**GIVEN DATA**
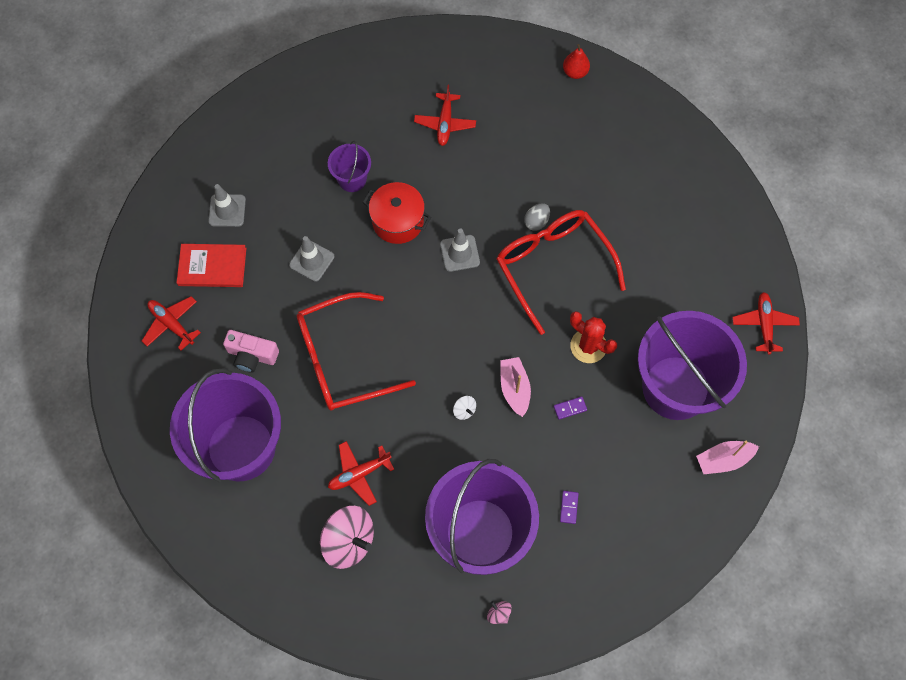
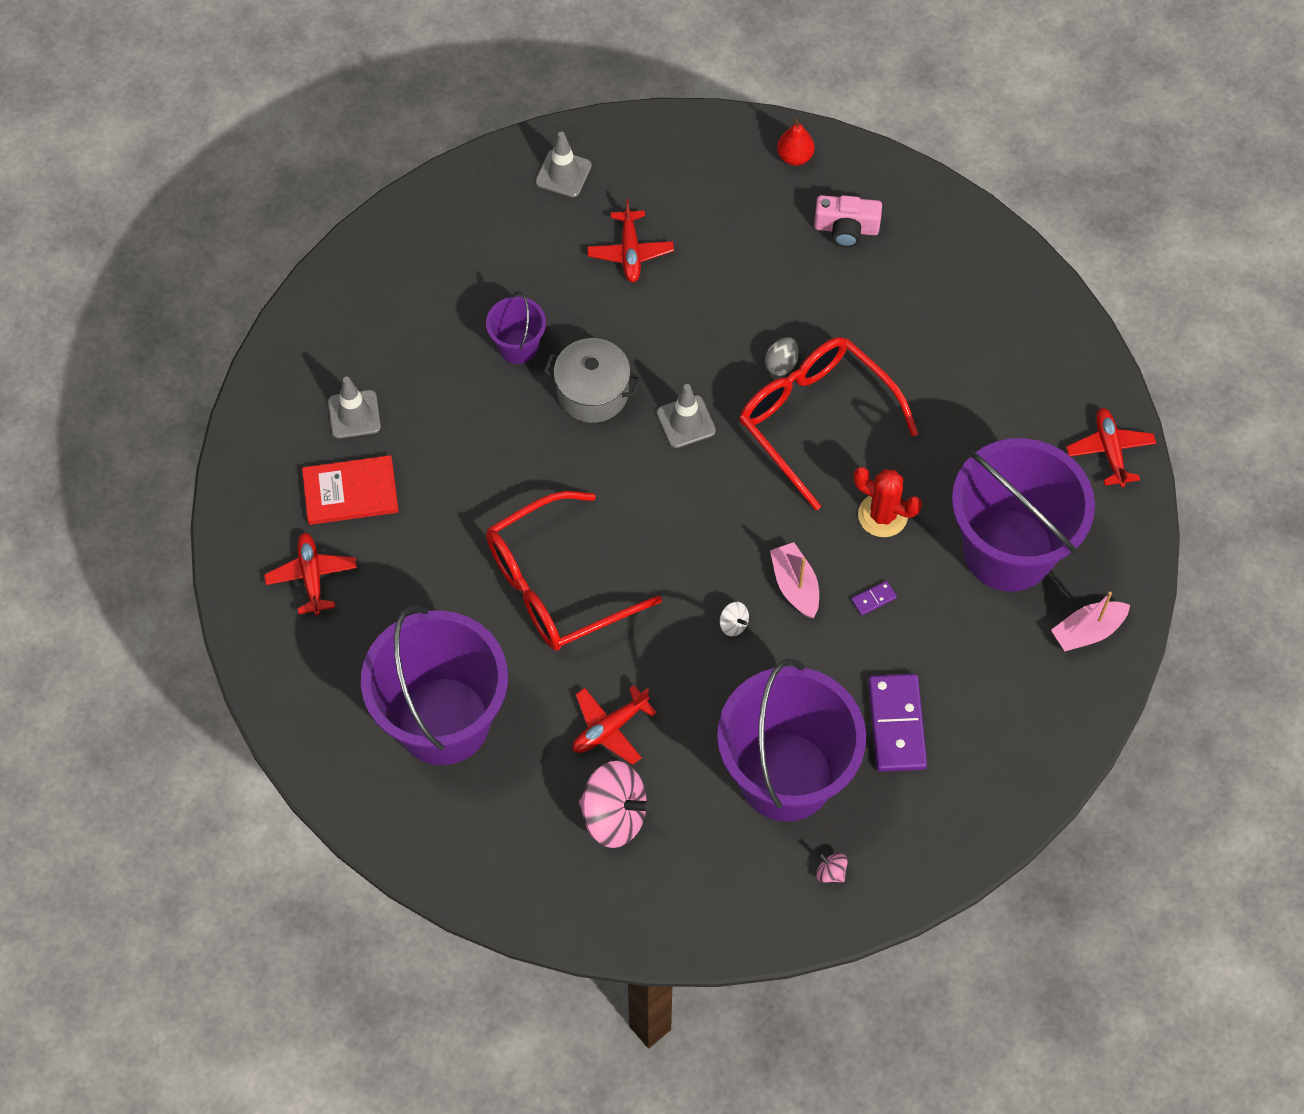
camera: 10 degrees left, 5 degrees down
red plane [142,296,201,351] -> red plane turned 45 degrees clockwise [264,533,357,615]
pink camera [223,330,279,372] -> pink camera moved to [814,195,882,247]
grey traffic cone [289,236,335,282] -> grey traffic cone moved to [535,132,592,197]
red pot [363,182,431,244] -> grey pot [543,338,641,423]
purple domino [560,491,579,524] -> purple domino [868,674,927,772], size x2.34

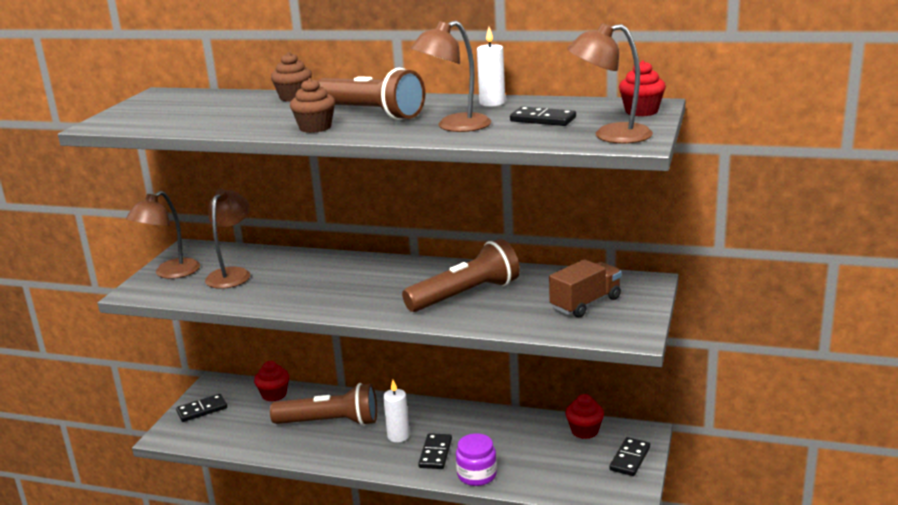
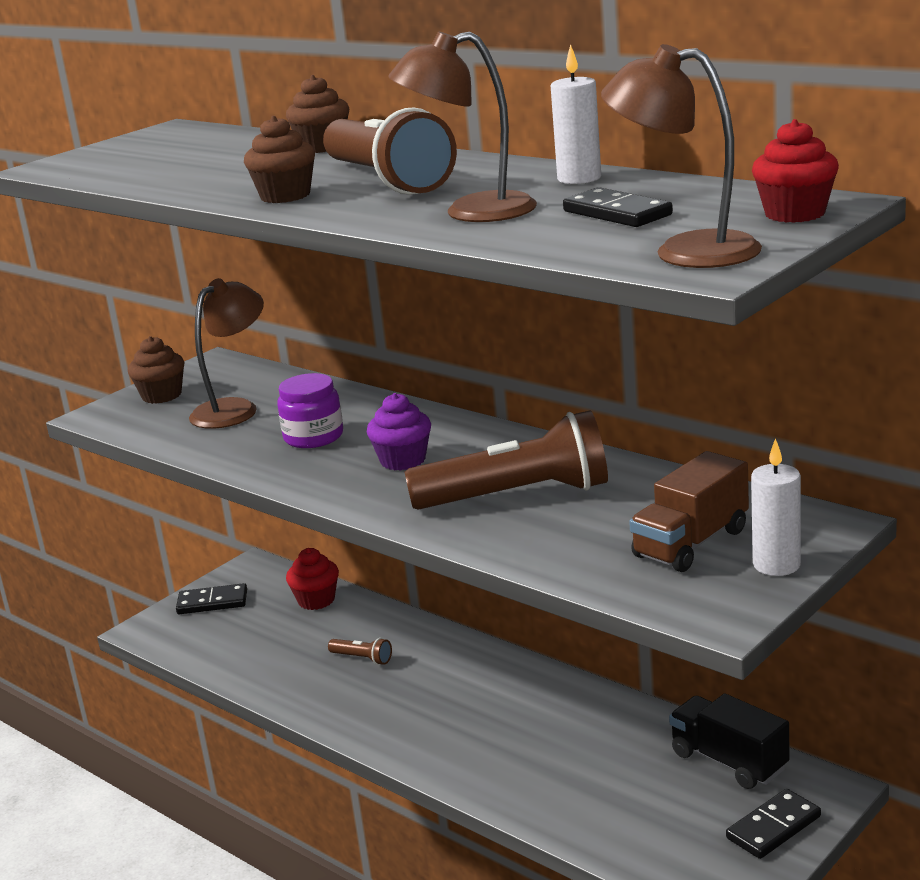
camera: 25 degrees right, 0 degrees up
brown lamp [126,191,200,279] -> brown cupcake [128,336,184,404]
brown flashlight [270,383,377,426] -> brown flashlight [328,638,392,665], size x0.41
white candle [383,380,410,442] -> white candle moved to [751,438,801,576]
black domino [418,433,452,469] -> none
purple jar [456,433,497,486] -> purple jar moved to [277,373,343,448]
brown truck [549,259,621,318] -> brown truck turned 150 degrees clockwise [629,451,749,572]
red cupcake [565,394,604,439] -> black truck [669,694,789,789]
none -> purple cupcake [367,393,431,471]

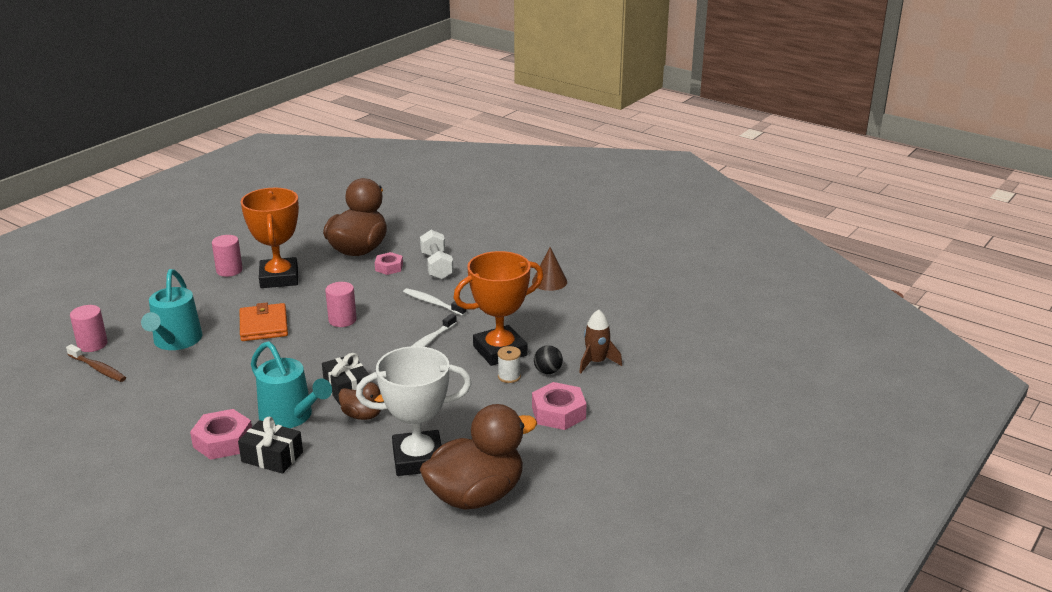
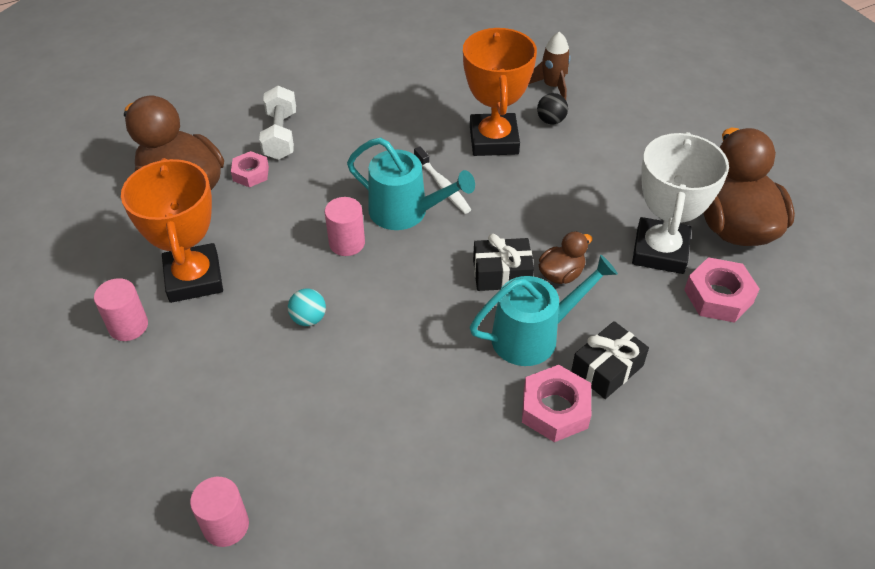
camera: 65 degrees left, 20 degrees up
brown toothbrush [66,344,126,382] -> none
turquoise watering can [141,269,202,350] -> turquoise watering can moved to [347,138,475,230]
orange wallet [240,302,288,341] -> turquoise ball [288,289,326,326]
orange trophy [241,188,299,288] -> orange trophy turned 60 degrees clockwise [121,158,223,303]
white toothbrush [403,288,466,316] -> none
white dumbbell [420,230,453,280] -> white dumbbell turned 75 degrees clockwise [259,86,296,160]
white spool [497,346,521,383] -> none
brown cone [532,247,567,291] -> none
pink nut [532,382,586,430] -> pink nut moved to [684,257,760,323]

**WHAT IS NEEDED**
Exactly the lines from the one holding "brown truck [549,259,621,318]" through the last line of the entries must be set down, with nothing added and no pictures.

**ANSWER SPACE**
brown truck [549,259,621,318] -> brown truck turned 150 degrees clockwise [629,451,749,572]
red cupcake [565,394,604,439] -> black truck [669,694,789,789]
none -> purple cupcake [367,393,431,471]

camera: 65 degrees left, 20 degrees up
brown toothbrush [66,344,126,382] -> none
turquoise watering can [141,269,202,350] -> turquoise watering can moved to [347,138,475,230]
orange wallet [240,302,288,341] -> turquoise ball [288,289,326,326]
orange trophy [241,188,299,288] -> orange trophy turned 60 degrees clockwise [121,158,223,303]
white toothbrush [403,288,466,316] -> none
white dumbbell [420,230,453,280] -> white dumbbell turned 75 degrees clockwise [259,86,296,160]
white spool [497,346,521,383] -> none
brown cone [532,247,567,291] -> none
pink nut [532,382,586,430] -> pink nut moved to [684,257,760,323]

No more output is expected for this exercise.